INSTRUCTIONS TO FOLLOW: Whenever the word "fork" appears in a line of the data below, copy that line.
-------- THE DATA --------
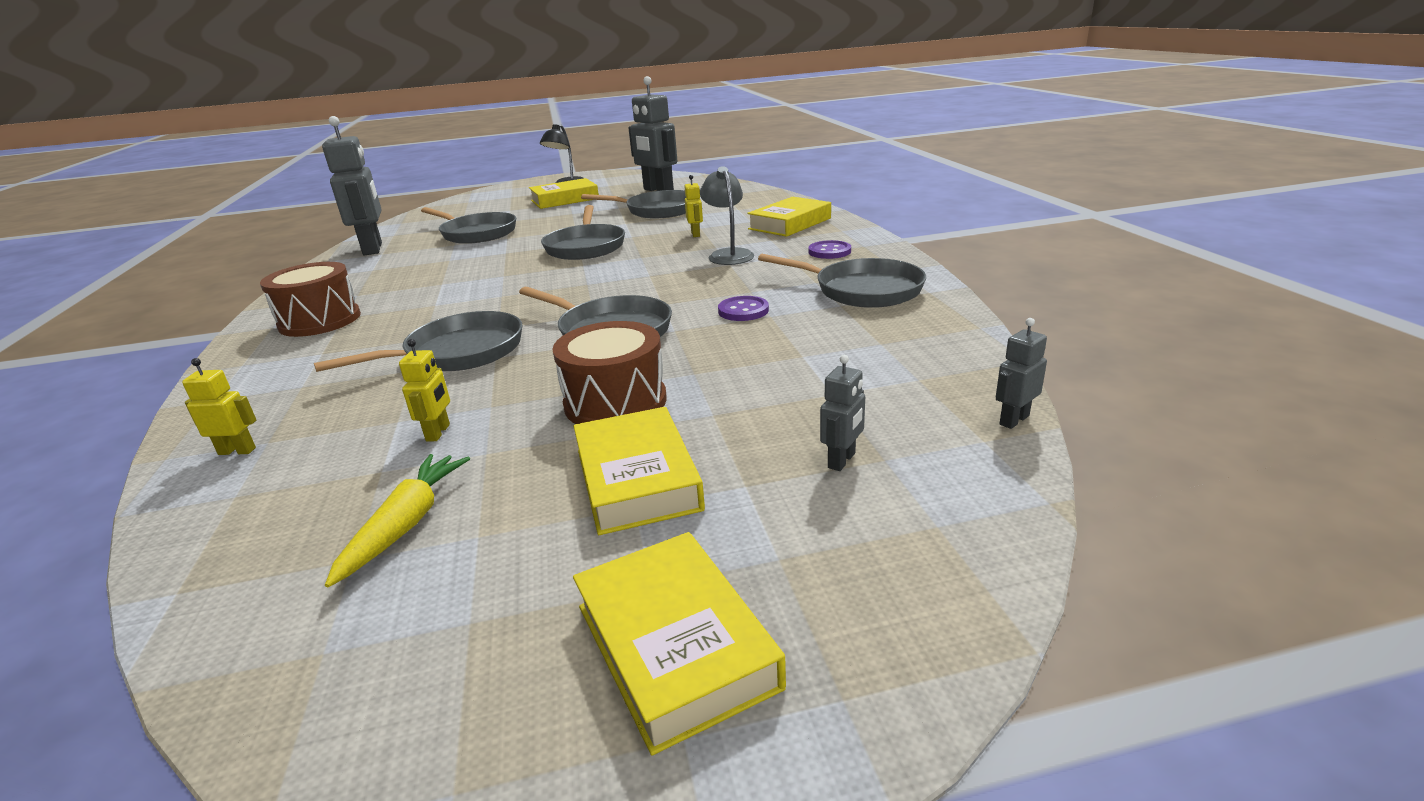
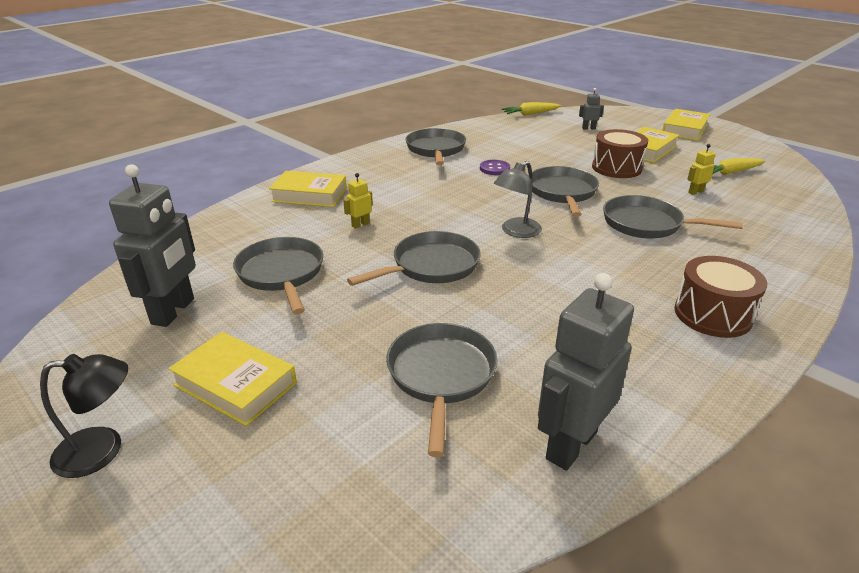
camera: 125 degrees left, 5 degrees up
(237, 451) = (792, 230): yellow robot -> none
(728, 254) = (404, 197): grey lamp -> grey lamp (516, 232)
(829, 251) = (374, 168): purple button -> none
(1013, 420) = (530, 114): grey robot -> yellow carrot

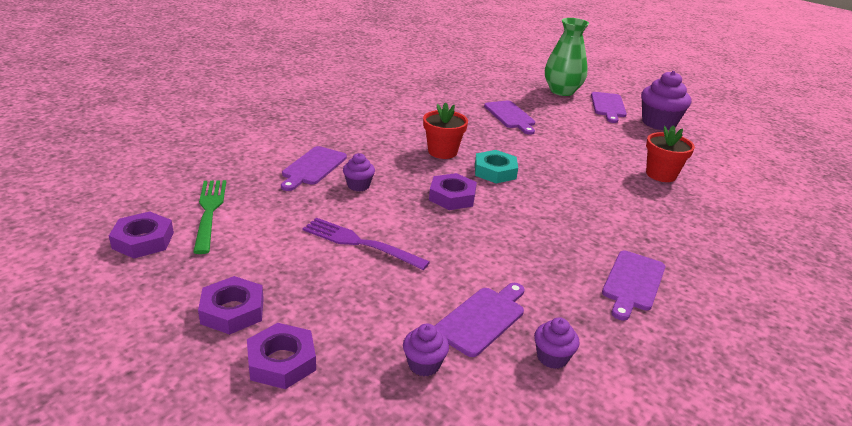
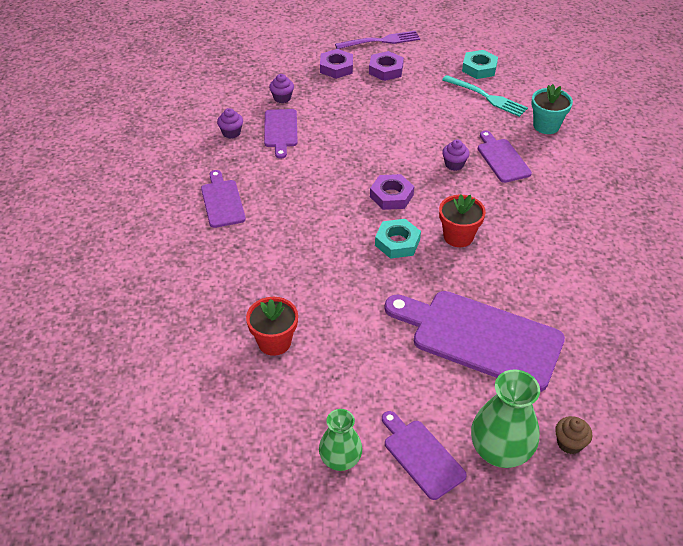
camera: 140 degrees right, 15 degrees up
(143, 240) = (479, 68): purple nut -> turquoise nut
(209, 212) = (486, 97): green fork -> turquoise fork
(225, 164) = (546, 126): none -> turquoise flower pot
(360, 243) = (389, 130): purple fork -> purple fork (381, 41)
(510, 116) = (480, 337): purple cutting board -> purple cutting board, size x1.90
(522, 79) = (569, 443): none -> brown cupcake
(658, 123) = (340, 459): purple cupcake -> green vase

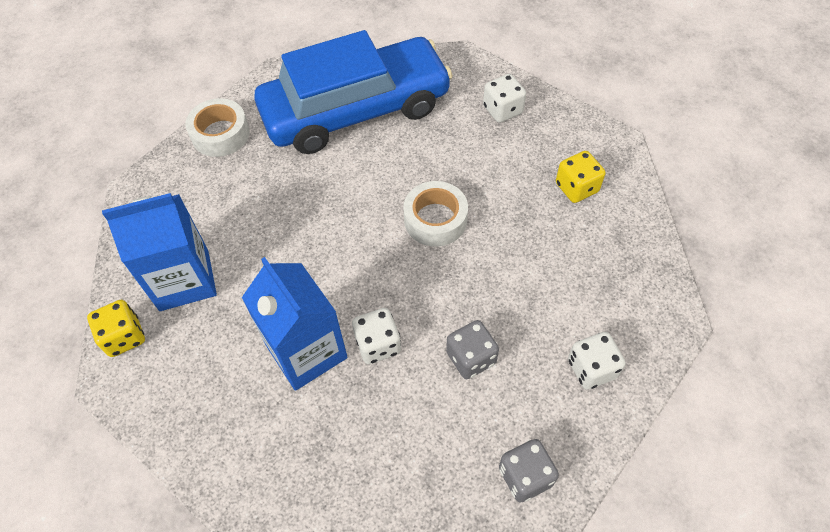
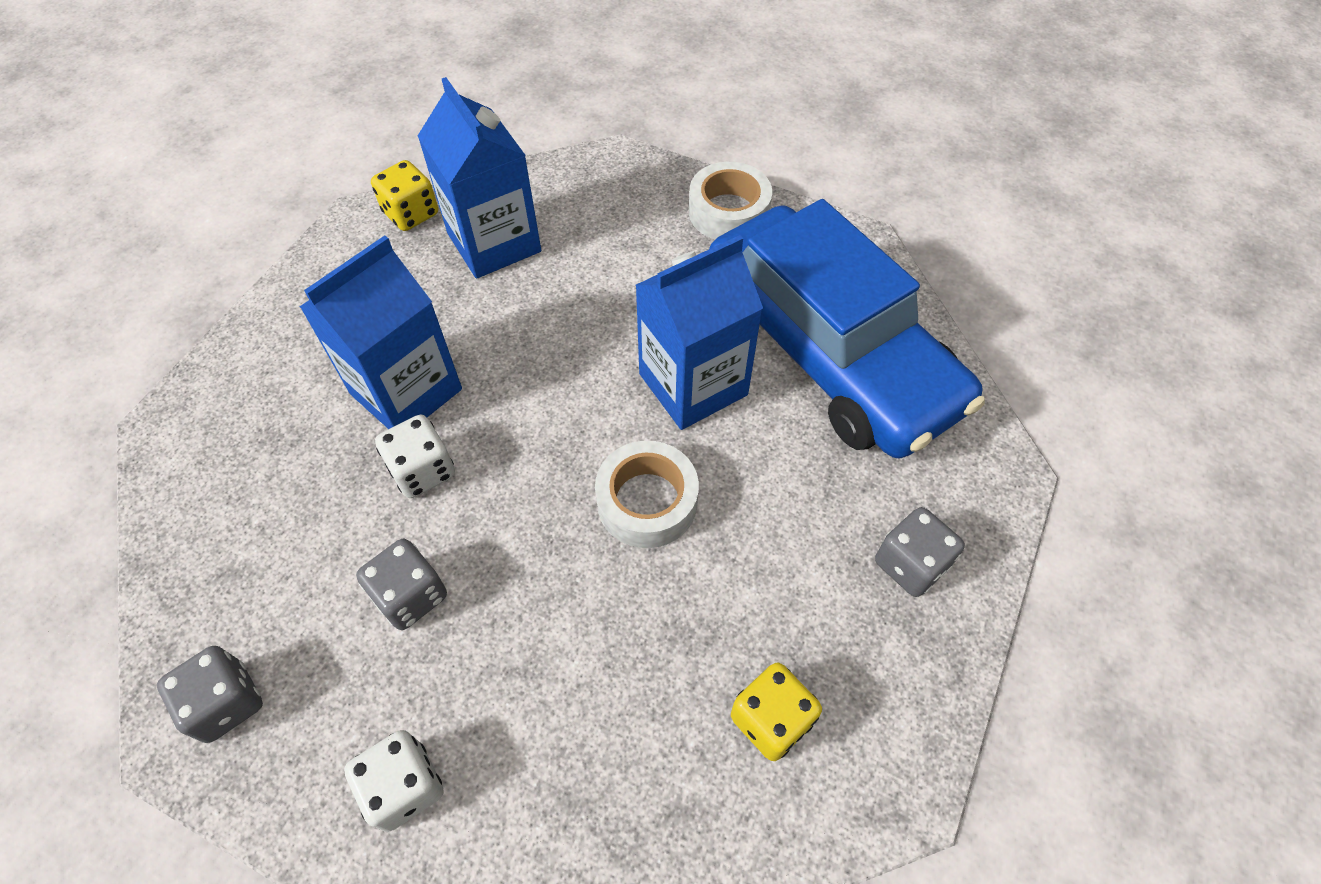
camera: 75 degrees right, 0 degrees up
(357, 181) = (693, 384): none -> blue carton
(502, 110) = (910, 564): white dice -> grey dice

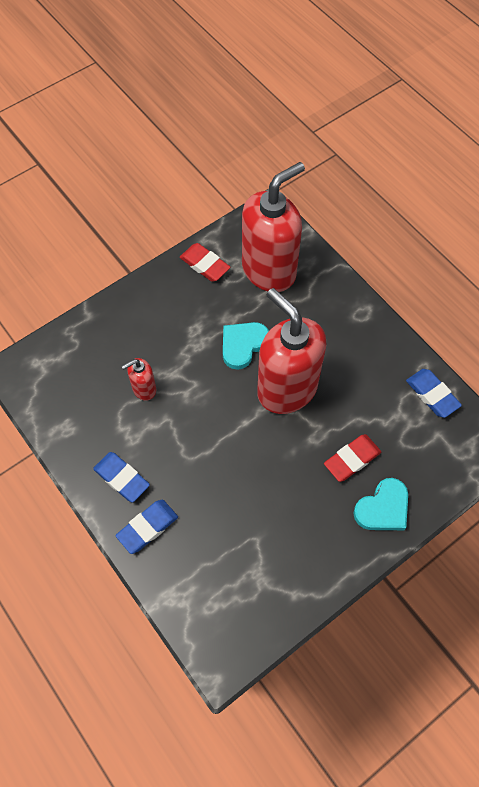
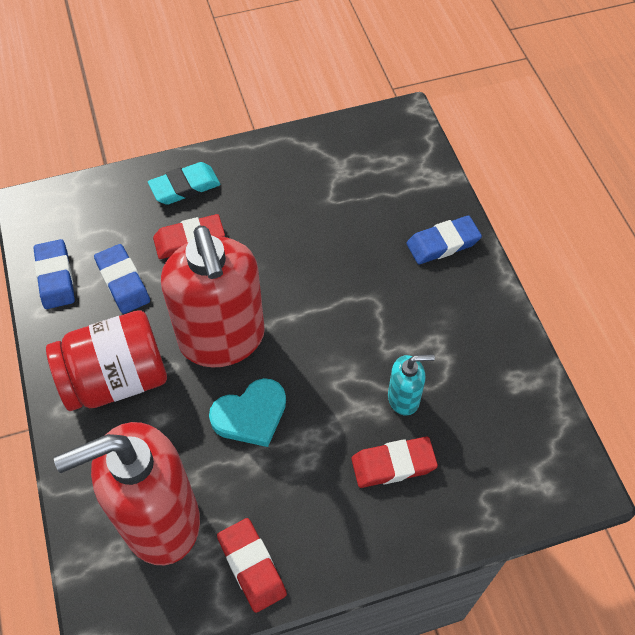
camera: 160 degrees left, 5 degrees down
(122, 478) = (459, 301): blue eraser -> blue eraser (123, 282)
(139, 344) = (393, 464): none -> red eraser
(144, 389) = (404, 398): red soap dispenser -> turquoise soap dispenser
(343, 339) = (116, 379): none -> red jar
(383, 508) = (185, 187): turquoise heart -> turquoise eraser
--------
ANSWER BOX:
(209, 212) = (486, 97): green fork -> turquoise fork
(360, 243) = (389, 130): purple fork -> purple fork (381, 41)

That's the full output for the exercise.